YOUR INSTRUCTIONS. Of the entries below, return only those lines from the line with "The grey toothbrush" to the line with "The blue bell", exactly, both included.

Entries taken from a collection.
════════════════
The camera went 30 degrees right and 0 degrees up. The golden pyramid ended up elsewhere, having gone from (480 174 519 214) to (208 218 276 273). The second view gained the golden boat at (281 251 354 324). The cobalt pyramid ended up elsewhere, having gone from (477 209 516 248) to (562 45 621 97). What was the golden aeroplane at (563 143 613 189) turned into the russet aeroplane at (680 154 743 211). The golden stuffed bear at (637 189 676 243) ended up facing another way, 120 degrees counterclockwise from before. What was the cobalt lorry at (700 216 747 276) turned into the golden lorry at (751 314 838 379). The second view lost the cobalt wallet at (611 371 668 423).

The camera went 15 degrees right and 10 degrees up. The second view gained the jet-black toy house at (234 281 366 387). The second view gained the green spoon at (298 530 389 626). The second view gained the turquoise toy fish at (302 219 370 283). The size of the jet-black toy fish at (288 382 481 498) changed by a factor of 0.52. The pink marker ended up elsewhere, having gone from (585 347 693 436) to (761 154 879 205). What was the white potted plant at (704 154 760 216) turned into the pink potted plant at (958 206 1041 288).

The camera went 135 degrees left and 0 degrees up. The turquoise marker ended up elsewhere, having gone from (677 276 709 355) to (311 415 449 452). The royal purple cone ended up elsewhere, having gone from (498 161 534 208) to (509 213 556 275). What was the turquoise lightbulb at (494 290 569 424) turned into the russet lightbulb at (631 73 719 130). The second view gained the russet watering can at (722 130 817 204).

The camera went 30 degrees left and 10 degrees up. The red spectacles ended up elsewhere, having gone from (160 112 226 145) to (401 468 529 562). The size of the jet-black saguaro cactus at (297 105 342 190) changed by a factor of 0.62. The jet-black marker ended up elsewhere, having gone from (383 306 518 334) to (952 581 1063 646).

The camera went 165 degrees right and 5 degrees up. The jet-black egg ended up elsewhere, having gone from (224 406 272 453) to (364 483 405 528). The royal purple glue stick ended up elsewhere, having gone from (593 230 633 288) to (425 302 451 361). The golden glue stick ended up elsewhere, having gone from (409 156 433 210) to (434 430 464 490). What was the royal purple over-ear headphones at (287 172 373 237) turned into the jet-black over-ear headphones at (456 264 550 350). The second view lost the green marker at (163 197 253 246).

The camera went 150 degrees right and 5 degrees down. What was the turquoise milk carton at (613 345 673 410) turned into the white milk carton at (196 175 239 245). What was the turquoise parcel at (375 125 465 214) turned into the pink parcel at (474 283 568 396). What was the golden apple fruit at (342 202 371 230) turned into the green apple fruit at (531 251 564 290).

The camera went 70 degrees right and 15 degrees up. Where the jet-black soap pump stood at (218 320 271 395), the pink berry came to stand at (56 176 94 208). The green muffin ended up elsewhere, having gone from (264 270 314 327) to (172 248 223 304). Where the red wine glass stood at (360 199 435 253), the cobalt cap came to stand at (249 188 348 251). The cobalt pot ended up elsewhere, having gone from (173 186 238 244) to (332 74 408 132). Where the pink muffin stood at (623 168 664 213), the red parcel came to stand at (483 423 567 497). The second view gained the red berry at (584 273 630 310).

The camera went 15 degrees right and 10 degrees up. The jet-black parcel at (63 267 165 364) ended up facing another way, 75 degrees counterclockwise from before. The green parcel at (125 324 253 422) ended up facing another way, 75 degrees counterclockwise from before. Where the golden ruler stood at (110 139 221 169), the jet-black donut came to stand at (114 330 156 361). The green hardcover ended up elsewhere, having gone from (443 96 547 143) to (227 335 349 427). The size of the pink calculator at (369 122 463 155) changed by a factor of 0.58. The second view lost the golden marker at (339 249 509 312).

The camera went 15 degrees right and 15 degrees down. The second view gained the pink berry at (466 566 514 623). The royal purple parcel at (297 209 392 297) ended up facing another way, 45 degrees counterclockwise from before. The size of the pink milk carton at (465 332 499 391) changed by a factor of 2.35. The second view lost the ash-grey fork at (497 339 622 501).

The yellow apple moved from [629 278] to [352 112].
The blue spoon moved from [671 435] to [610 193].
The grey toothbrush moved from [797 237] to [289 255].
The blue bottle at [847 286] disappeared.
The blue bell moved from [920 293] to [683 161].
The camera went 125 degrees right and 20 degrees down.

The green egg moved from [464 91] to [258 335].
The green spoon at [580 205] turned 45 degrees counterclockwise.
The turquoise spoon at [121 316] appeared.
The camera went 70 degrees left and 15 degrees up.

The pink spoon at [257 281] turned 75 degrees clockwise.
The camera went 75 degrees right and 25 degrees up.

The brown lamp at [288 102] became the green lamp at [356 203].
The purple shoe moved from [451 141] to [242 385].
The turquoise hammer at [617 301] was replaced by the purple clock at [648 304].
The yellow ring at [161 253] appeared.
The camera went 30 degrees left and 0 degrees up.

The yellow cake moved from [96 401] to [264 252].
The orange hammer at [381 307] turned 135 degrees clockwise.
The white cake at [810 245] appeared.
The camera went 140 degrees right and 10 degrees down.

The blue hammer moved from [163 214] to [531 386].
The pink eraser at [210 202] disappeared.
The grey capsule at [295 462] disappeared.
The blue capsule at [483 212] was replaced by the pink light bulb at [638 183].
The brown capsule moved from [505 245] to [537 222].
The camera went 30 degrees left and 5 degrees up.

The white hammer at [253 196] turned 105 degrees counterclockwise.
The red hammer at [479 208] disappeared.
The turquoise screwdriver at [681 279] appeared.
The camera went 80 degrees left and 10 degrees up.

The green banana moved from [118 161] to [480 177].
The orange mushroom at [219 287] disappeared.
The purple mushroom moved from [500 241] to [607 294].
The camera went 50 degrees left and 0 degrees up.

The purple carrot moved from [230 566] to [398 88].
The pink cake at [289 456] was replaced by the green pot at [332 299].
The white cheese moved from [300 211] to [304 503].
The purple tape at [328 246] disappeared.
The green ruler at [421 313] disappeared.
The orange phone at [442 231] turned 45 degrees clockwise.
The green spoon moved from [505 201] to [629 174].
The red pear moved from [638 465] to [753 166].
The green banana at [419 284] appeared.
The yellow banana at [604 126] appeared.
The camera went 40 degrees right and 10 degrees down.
════════════════
YOUR SOLUTION.
The grey toothbrush moved from [797 237] to [289 255].
The blue bottle at [847 286] disappeared.
The blue bell moved from [920 293] to [683 161].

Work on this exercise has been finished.